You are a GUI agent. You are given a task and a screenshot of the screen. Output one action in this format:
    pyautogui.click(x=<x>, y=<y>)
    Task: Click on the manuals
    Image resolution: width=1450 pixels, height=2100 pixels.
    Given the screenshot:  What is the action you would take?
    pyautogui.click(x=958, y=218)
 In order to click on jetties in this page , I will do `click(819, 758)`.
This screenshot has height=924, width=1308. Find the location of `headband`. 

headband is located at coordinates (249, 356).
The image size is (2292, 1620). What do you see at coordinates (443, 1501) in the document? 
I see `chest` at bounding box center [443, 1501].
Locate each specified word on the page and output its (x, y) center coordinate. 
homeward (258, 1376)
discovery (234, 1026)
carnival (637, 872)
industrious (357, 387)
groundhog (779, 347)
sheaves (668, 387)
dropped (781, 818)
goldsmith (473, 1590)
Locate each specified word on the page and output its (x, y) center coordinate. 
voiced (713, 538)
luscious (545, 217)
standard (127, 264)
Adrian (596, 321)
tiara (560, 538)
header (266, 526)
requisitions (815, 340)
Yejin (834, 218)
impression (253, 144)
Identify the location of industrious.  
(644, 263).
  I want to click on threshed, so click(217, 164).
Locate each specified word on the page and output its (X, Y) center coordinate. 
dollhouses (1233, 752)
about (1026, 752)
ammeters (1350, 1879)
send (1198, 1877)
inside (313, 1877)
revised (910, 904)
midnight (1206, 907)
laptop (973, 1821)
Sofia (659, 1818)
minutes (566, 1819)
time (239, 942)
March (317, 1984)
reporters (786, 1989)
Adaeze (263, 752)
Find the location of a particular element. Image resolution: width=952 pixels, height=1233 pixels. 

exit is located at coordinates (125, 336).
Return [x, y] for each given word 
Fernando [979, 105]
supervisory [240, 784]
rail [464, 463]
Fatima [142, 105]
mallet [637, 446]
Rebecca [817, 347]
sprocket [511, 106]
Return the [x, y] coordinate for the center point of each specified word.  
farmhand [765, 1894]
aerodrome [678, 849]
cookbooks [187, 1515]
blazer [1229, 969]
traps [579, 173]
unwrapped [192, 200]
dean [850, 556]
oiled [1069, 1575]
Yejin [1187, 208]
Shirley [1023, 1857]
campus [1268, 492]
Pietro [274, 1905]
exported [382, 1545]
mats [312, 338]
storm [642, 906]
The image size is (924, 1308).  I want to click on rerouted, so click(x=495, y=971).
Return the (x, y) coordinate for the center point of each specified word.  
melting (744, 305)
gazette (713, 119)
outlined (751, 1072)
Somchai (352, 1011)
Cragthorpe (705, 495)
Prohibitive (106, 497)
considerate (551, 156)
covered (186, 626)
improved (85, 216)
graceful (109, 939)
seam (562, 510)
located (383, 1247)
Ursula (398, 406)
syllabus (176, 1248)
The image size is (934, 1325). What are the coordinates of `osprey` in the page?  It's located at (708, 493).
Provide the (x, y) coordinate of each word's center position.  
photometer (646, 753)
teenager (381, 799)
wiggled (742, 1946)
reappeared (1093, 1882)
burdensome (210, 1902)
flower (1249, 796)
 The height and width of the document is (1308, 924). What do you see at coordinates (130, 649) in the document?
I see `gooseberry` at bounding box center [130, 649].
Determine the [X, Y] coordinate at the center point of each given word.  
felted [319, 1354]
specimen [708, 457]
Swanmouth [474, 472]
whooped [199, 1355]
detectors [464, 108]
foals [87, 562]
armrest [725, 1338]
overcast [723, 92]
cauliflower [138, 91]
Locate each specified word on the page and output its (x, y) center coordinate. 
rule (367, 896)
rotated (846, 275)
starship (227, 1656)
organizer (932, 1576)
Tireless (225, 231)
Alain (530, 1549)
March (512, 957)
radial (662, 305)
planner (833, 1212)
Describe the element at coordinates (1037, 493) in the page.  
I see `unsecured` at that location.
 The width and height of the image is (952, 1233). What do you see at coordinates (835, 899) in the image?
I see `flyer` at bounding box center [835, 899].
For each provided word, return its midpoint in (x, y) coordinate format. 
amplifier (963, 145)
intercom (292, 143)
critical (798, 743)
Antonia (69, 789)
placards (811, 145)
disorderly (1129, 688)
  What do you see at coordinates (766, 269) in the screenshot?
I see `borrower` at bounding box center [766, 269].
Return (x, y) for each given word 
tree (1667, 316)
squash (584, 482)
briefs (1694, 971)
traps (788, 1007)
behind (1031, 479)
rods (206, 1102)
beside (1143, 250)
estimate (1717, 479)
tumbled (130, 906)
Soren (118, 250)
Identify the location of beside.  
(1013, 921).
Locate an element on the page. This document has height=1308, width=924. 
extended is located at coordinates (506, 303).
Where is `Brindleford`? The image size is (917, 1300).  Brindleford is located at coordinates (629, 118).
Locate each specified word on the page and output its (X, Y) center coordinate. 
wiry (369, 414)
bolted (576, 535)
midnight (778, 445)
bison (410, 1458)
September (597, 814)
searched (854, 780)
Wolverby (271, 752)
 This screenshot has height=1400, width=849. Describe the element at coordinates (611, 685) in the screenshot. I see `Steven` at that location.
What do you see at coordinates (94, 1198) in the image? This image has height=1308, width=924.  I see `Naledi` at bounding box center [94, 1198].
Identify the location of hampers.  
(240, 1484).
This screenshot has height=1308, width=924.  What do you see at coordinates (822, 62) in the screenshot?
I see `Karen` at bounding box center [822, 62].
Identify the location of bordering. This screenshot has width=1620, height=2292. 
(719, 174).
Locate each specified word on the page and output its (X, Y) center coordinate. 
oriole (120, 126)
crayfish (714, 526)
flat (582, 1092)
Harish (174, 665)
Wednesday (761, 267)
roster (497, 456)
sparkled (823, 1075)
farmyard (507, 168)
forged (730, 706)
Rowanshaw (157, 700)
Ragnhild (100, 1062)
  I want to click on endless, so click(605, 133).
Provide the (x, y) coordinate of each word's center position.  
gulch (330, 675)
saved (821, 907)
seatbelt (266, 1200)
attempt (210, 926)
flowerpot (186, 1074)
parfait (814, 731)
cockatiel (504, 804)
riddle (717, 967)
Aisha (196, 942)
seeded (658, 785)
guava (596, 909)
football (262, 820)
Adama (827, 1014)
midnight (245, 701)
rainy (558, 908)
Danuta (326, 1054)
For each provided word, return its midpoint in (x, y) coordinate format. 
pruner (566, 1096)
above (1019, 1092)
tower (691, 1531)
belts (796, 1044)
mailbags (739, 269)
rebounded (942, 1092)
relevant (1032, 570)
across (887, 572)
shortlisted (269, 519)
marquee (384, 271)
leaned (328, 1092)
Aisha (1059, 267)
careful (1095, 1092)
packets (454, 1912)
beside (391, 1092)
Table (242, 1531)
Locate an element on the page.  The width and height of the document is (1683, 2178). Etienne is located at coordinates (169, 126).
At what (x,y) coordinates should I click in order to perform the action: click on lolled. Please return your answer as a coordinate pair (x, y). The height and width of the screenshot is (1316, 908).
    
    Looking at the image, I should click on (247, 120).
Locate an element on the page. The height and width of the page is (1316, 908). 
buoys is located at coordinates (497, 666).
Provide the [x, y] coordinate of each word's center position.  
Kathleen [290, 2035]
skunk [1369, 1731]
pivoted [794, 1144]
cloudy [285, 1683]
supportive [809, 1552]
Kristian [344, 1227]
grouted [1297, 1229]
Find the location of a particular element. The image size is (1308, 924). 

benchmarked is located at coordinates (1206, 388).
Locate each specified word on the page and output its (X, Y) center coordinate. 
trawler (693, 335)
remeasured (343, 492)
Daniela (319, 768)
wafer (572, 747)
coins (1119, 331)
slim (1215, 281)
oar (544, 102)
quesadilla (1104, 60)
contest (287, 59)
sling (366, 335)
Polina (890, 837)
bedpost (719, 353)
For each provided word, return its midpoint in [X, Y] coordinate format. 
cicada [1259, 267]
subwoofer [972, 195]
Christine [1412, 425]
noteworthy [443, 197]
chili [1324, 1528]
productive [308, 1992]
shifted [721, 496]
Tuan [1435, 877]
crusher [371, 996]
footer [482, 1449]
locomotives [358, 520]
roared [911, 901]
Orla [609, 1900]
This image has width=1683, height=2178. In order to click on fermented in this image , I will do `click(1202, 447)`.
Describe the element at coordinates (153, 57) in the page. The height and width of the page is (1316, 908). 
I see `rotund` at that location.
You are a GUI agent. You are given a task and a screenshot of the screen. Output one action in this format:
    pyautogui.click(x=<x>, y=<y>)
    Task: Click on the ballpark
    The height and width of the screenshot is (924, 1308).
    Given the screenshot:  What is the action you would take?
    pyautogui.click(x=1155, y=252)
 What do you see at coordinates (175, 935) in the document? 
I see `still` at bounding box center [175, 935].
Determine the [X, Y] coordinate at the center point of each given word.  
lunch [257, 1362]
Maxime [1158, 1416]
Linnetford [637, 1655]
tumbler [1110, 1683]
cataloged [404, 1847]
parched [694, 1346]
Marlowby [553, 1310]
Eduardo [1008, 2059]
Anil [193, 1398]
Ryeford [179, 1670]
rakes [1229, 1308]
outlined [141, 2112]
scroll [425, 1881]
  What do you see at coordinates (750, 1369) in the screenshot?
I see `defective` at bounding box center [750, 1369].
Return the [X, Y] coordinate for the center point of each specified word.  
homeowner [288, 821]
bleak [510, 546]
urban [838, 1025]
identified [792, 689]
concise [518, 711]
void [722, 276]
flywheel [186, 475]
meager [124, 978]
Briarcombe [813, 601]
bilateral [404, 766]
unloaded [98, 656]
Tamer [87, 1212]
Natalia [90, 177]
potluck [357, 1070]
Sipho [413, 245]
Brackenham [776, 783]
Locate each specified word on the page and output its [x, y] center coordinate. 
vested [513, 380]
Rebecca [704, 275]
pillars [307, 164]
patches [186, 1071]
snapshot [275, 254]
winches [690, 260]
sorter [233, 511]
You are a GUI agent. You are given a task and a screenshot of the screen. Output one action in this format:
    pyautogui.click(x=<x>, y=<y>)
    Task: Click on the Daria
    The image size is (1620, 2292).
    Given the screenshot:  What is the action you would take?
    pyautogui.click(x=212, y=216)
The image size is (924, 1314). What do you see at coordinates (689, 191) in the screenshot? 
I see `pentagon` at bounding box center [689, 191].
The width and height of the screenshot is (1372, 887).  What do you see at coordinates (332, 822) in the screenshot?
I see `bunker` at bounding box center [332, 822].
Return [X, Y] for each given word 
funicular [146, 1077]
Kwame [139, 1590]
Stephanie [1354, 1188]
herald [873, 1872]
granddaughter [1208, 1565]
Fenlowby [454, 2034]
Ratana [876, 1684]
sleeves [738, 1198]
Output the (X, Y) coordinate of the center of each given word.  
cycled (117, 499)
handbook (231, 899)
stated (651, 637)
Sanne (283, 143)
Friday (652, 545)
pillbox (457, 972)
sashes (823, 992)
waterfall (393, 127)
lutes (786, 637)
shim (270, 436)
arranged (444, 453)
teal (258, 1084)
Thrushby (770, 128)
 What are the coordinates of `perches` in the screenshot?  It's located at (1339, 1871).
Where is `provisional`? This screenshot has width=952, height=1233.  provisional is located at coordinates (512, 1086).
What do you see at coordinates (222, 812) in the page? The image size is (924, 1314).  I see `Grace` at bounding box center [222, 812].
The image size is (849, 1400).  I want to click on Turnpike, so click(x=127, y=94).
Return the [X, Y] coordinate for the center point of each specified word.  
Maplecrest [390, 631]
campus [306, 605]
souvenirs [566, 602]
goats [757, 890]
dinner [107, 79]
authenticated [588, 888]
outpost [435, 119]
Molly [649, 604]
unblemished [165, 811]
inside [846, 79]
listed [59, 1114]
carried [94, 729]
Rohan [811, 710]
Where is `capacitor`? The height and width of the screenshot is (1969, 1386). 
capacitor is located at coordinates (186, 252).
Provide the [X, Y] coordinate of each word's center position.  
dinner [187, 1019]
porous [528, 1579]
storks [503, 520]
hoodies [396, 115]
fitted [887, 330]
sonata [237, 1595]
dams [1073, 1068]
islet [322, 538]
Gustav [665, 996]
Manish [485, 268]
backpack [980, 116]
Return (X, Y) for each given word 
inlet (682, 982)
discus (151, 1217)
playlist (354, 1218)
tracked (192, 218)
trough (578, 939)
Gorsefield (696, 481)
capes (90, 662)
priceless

═══

Reproduce verbatim the lines of the listing from its very first line through the line containing "In order to click on jetties", including both of those lines.

### RIGHT ANSWER
You are a GUI agent. You are given a task and a screenshot of the screen. Output one action in this format:
    pyautogui.click(x=<x>, y=<y>)
    Task: Click on the manuals
    Image resolution: width=1450 pixels, height=2100 pixels.
    Given the screenshot:  What is the action you would take?
    pyautogui.click(x=958, y=218)
 In order to click on jetties in this page , I will do `click(819, 758)`.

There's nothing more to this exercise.